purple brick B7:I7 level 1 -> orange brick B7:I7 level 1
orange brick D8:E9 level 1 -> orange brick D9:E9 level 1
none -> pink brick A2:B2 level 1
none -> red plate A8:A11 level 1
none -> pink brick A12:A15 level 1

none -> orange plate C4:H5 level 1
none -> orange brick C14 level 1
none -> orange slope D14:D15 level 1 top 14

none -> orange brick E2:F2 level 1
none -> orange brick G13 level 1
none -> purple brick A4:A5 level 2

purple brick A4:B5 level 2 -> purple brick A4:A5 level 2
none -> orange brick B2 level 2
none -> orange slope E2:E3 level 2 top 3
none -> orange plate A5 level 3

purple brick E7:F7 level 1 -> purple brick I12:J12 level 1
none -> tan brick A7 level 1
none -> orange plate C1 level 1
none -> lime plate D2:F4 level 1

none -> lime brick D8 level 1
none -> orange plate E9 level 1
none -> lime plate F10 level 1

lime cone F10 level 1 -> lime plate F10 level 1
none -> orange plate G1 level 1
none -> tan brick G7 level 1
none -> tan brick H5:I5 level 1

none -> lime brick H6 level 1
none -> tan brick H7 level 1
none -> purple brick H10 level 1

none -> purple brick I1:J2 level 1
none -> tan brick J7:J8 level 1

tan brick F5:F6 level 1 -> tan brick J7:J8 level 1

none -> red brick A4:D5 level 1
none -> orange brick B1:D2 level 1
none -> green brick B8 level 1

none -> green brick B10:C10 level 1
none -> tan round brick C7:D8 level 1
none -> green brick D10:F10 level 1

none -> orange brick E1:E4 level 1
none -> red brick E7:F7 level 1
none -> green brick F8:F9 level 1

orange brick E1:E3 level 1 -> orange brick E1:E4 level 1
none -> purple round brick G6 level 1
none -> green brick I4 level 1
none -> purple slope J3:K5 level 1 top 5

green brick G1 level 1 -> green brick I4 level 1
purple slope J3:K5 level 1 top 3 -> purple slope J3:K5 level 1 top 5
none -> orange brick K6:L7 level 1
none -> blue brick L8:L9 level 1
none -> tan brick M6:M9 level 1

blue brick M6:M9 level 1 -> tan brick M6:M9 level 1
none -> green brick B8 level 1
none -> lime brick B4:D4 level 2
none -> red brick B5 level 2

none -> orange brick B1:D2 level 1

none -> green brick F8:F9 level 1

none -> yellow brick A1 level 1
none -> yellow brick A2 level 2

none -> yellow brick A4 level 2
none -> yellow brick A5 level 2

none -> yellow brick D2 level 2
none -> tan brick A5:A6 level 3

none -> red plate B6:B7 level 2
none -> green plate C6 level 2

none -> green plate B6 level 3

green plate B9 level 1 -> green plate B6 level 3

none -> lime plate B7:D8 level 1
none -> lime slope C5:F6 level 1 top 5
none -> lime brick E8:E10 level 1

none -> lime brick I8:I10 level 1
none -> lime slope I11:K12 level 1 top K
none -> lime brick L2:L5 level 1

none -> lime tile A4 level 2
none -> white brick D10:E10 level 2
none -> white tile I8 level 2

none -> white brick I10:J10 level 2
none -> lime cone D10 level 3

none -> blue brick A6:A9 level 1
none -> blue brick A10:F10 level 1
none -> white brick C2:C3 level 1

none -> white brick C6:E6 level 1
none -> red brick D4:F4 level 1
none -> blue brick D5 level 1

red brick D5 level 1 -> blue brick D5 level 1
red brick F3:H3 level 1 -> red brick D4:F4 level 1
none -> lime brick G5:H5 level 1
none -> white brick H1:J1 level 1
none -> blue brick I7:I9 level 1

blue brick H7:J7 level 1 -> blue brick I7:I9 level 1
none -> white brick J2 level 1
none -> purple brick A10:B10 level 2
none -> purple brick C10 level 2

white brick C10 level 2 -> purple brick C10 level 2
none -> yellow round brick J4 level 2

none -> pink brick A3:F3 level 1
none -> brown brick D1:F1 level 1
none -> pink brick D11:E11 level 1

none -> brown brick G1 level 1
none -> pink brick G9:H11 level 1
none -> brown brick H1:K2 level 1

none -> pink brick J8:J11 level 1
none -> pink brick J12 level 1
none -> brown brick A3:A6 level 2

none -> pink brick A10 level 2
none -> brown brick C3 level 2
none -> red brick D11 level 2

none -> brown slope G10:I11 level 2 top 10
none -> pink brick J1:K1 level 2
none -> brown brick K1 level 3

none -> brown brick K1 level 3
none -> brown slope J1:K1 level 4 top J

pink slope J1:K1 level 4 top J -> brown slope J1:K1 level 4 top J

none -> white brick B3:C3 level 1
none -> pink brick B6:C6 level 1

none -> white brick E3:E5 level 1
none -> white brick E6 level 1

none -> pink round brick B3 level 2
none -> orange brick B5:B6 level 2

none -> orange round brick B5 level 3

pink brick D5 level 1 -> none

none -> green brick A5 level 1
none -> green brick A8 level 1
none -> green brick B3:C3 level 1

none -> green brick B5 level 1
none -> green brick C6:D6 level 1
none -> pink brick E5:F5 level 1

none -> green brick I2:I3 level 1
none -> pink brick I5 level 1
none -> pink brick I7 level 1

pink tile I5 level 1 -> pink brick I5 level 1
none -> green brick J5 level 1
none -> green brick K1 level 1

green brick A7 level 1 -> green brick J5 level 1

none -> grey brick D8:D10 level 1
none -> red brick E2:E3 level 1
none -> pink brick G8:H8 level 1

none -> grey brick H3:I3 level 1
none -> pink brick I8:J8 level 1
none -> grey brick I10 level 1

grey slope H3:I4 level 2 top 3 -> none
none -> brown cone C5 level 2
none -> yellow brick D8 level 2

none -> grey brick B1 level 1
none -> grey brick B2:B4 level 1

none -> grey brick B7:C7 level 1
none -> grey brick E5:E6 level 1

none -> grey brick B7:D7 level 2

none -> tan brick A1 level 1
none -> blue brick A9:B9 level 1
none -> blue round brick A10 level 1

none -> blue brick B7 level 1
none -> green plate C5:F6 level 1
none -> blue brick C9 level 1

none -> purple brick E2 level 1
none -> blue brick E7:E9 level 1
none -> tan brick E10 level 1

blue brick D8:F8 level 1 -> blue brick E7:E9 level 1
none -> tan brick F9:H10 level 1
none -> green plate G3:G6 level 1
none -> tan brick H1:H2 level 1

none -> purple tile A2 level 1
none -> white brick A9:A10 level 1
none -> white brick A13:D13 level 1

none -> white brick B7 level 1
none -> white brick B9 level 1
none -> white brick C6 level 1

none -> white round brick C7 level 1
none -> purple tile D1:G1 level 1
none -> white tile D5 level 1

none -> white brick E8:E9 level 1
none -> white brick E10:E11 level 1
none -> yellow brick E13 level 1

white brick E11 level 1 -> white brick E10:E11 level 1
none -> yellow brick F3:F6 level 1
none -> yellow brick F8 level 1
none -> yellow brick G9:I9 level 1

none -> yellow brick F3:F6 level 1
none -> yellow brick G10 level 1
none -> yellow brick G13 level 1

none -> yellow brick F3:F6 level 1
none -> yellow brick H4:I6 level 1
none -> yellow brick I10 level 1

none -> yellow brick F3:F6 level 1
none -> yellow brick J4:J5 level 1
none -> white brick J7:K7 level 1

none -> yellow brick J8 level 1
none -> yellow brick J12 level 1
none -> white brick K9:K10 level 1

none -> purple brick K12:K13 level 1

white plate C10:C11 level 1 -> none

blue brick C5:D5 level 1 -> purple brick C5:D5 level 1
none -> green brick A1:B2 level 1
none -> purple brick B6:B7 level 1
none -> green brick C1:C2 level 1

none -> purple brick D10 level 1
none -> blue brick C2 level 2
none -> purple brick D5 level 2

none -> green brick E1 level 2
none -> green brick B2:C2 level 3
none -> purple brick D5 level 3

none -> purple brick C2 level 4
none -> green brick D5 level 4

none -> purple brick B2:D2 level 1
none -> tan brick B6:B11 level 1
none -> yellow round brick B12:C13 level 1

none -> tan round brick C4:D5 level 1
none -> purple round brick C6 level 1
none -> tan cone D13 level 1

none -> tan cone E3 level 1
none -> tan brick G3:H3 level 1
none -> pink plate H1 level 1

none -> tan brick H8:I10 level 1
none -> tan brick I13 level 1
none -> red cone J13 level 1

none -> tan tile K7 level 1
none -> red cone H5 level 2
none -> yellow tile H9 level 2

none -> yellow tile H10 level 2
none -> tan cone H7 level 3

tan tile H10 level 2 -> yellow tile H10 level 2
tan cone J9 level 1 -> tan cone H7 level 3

━━━━━━━━━━━━━━━━

Repeat exactly the lines above from the one with "none -> tan brick E10 level 1" up to and including the one with "none -> yellow brick G10 level 1". No other line belongs in the reply.

▶ _FINISHED TASK_:
none -> tan brick E10 level 1

blue brick D8:F8 level 1 -> blue brick E7:E9 level 1
none -> tan brick F9:H10 level 1
none -> green plate G3:G6 level 1
none -> tan brick H1:H2 level 1

none -> purple tile A2 level 1
none -> white brick A9:A10 level 1
none -> white brick A13:D13 level 1

none -> white brick B7 level 1
none -> white brick B9 level 1
none -> white brick C6 level 1

none -> white round brick C7 level 1
none -> purple tile D1:G1 level 1
none -> white tile D5 level 1

none -> white brick E8:E9 level 1
none -> white brick E10:E11 level 1
none -> yellow brick E13 level 1

white brick E11 level 1 -> white brick E10:E11 level 1
none -> yellow brick F3:F6 level 1
none -> yellow brick F8 level 1
none -> yellow brick G9:I9 level 1

none -> yellow brick F3:F6 level 1
none -> yellow brick G10 level 1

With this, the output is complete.